(Records from a data collection)
______

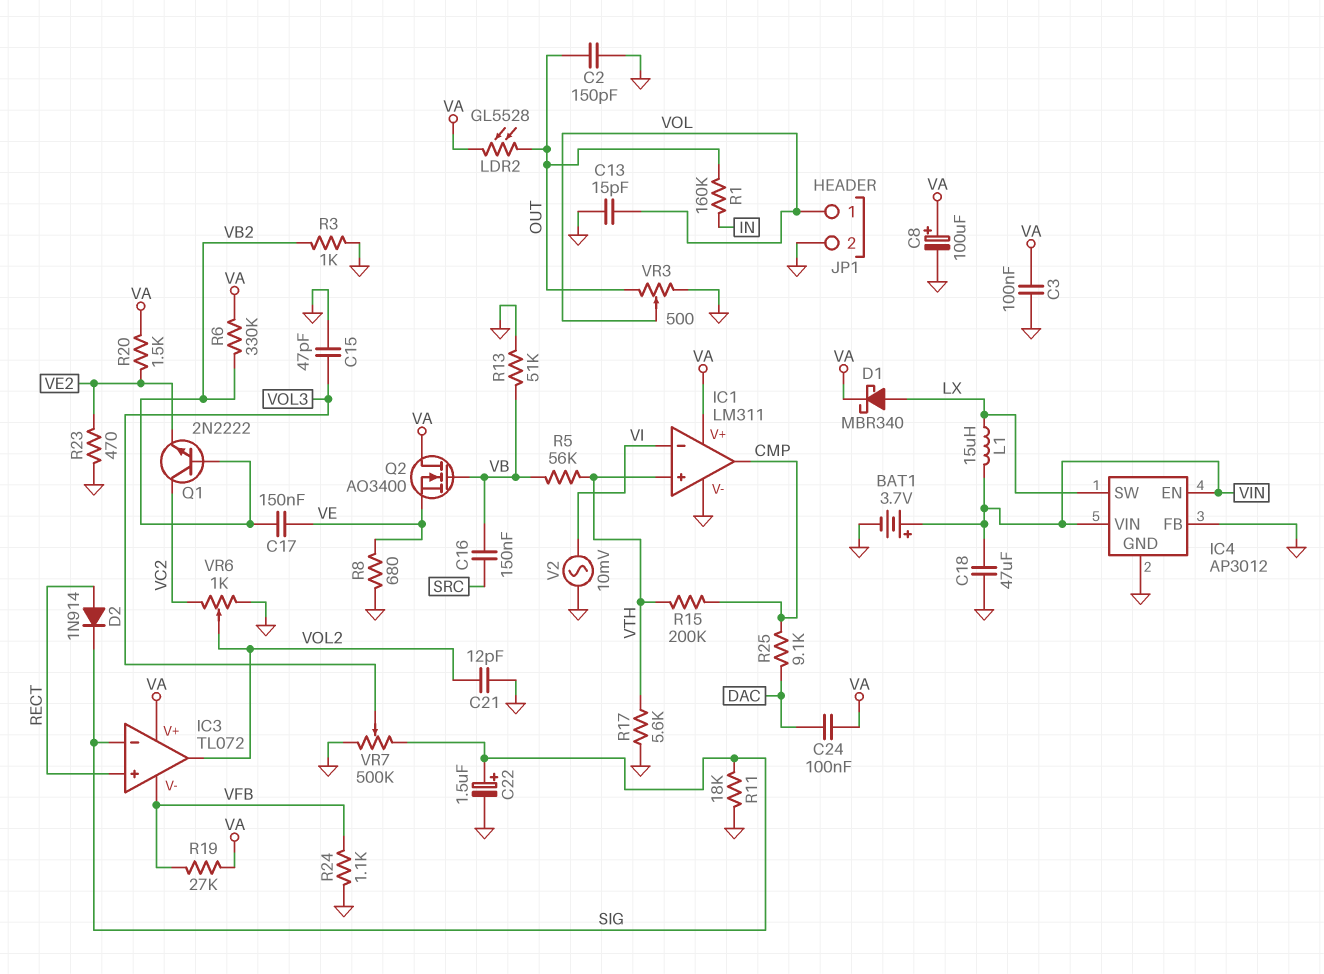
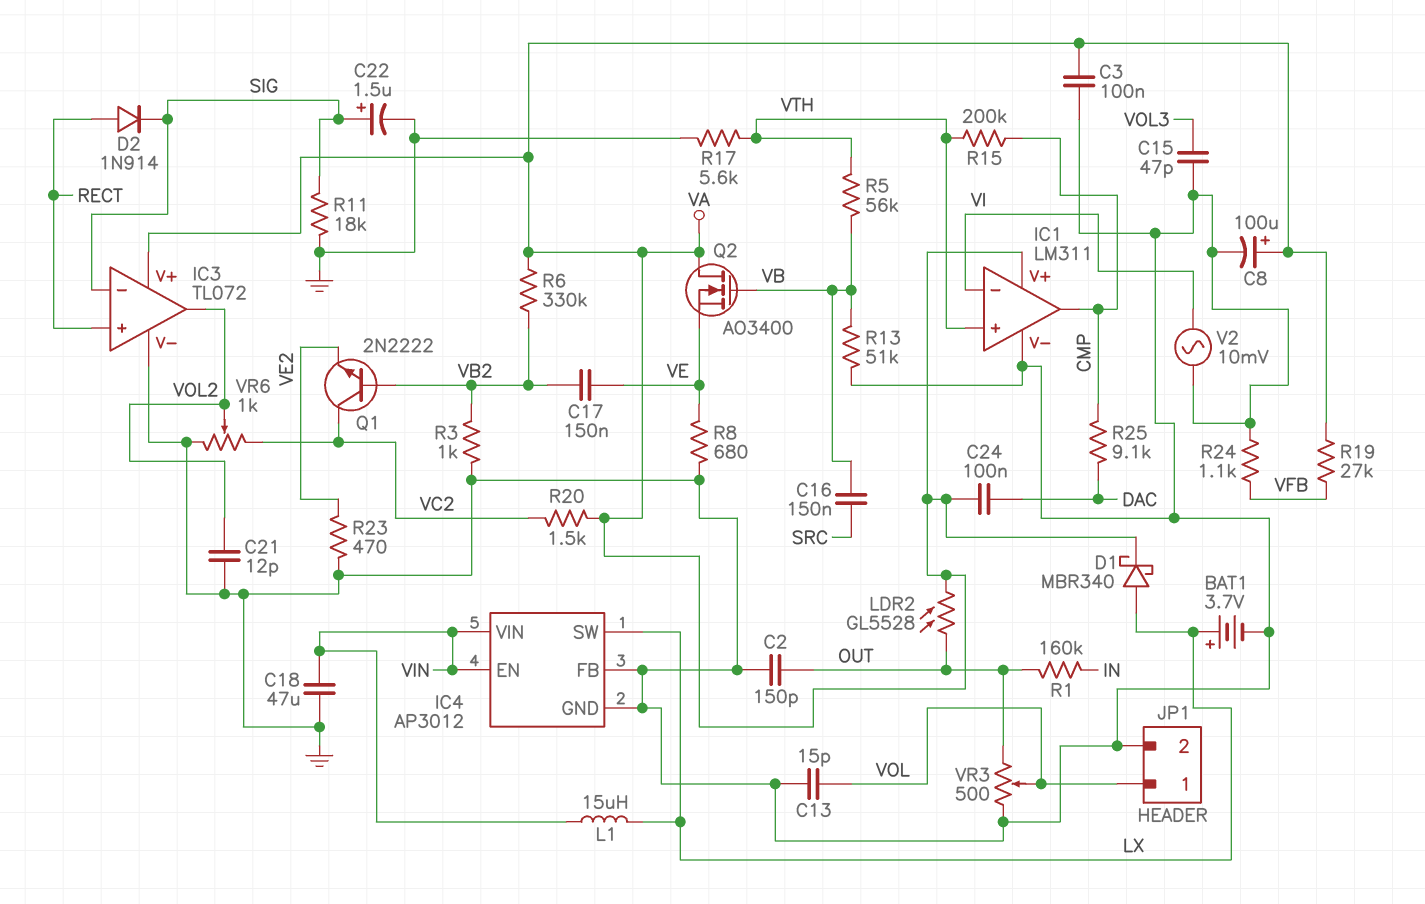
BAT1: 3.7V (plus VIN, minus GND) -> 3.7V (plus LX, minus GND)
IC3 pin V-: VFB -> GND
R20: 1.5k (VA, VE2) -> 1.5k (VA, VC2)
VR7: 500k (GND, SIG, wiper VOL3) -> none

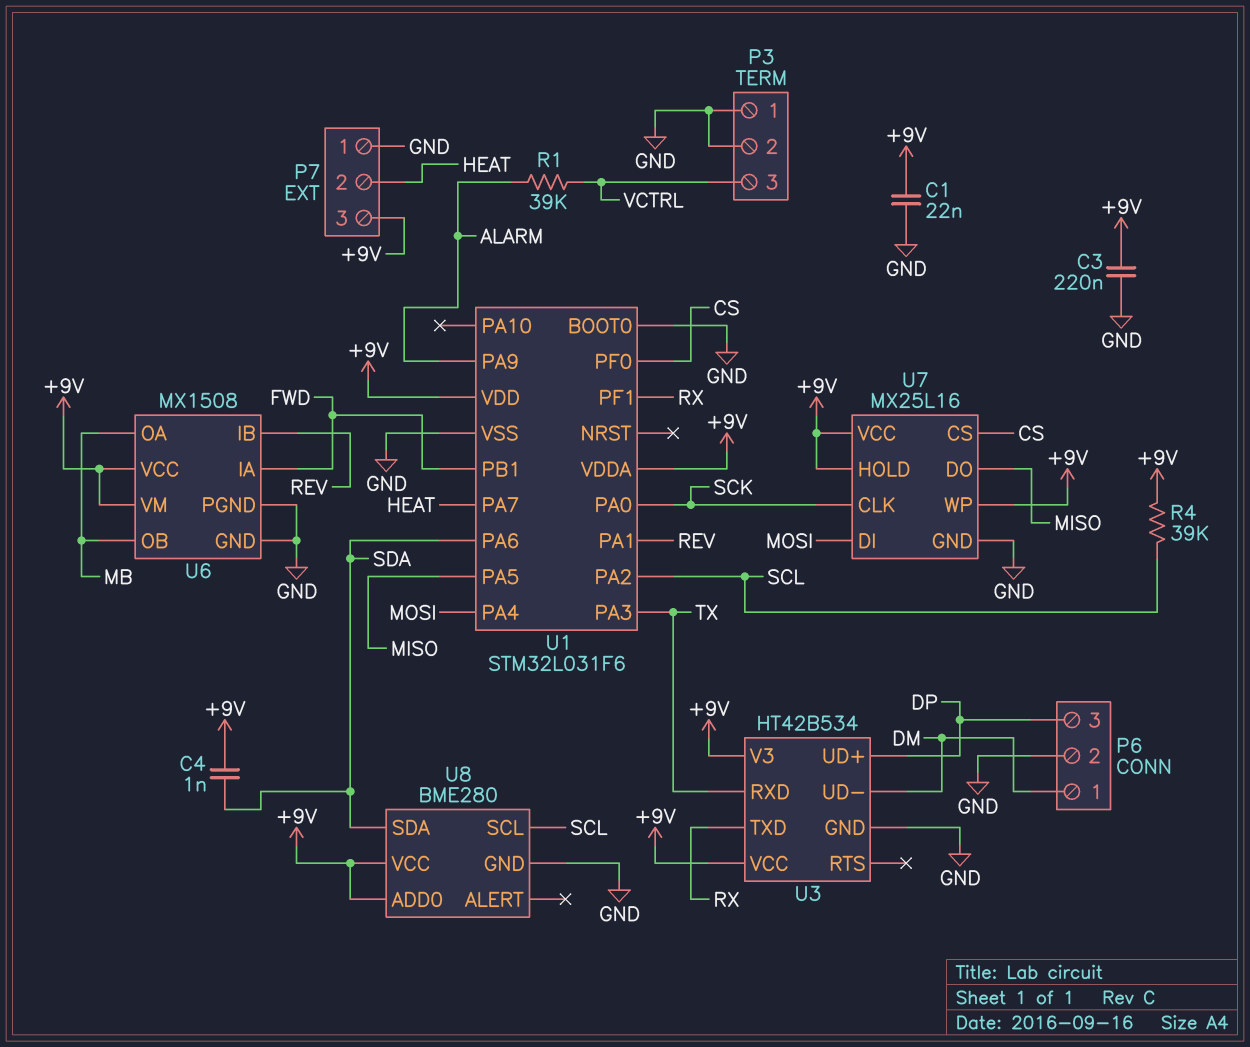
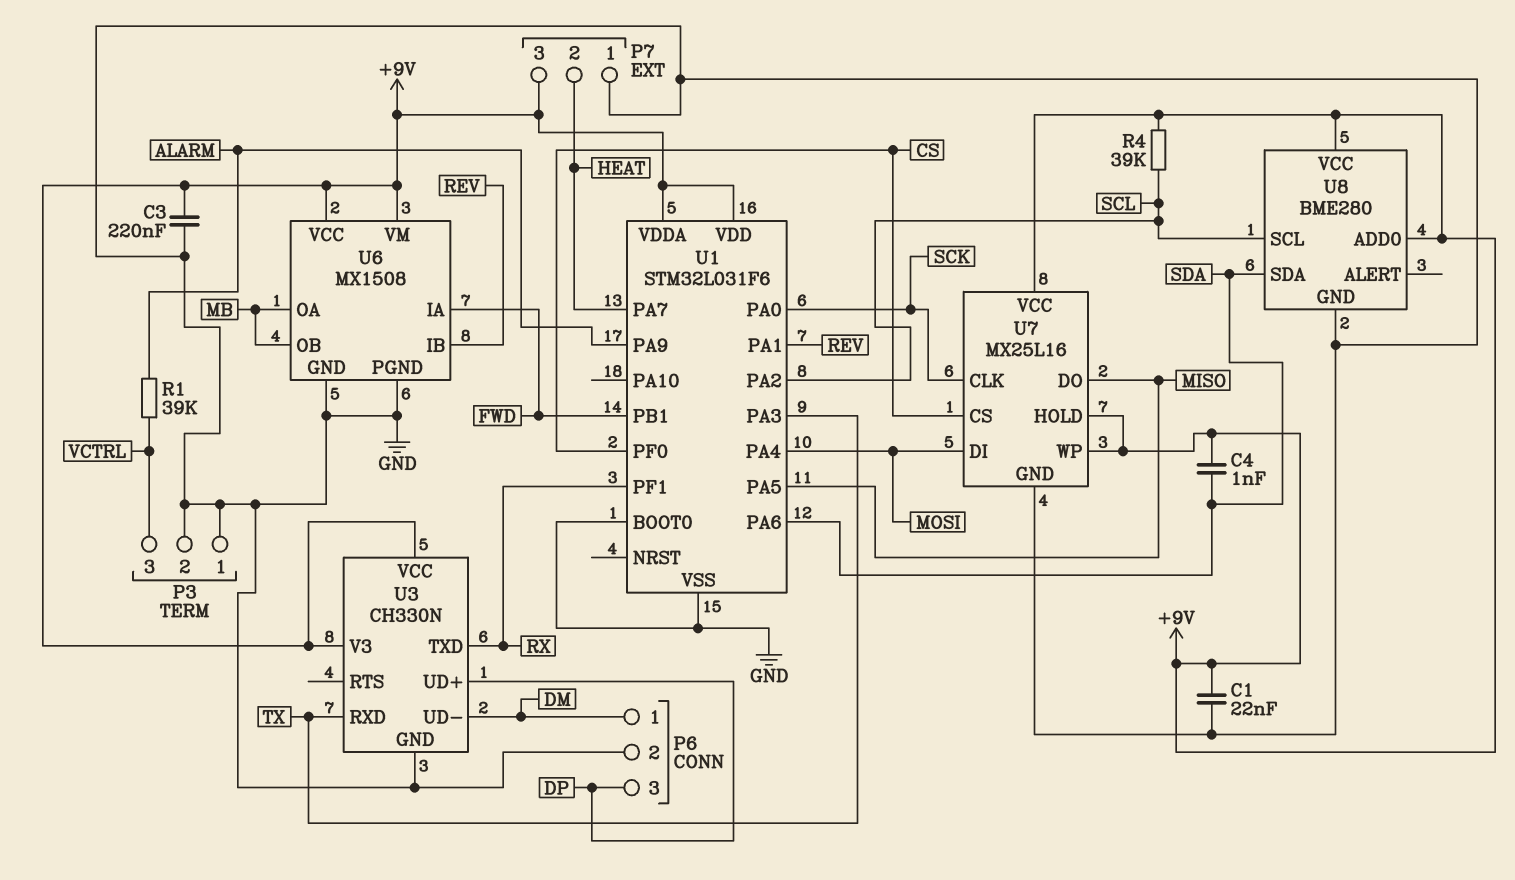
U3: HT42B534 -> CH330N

______

Your goal:
From the first line to the last, write out the data exactly, dropping any pictures.

Response box:
BAT1: 3.7V (plus VIN, minus GND) -> 3.7V (plus LX, minus GND)
IC3 pin V-: VFB -> GND
R20: 1.5k (VA, VE2) -> 1.5k (VA, VC2)
VR7: 500k (GND, SIG, wiper VOL3) -> none

U3: HT42B534 -> CH330N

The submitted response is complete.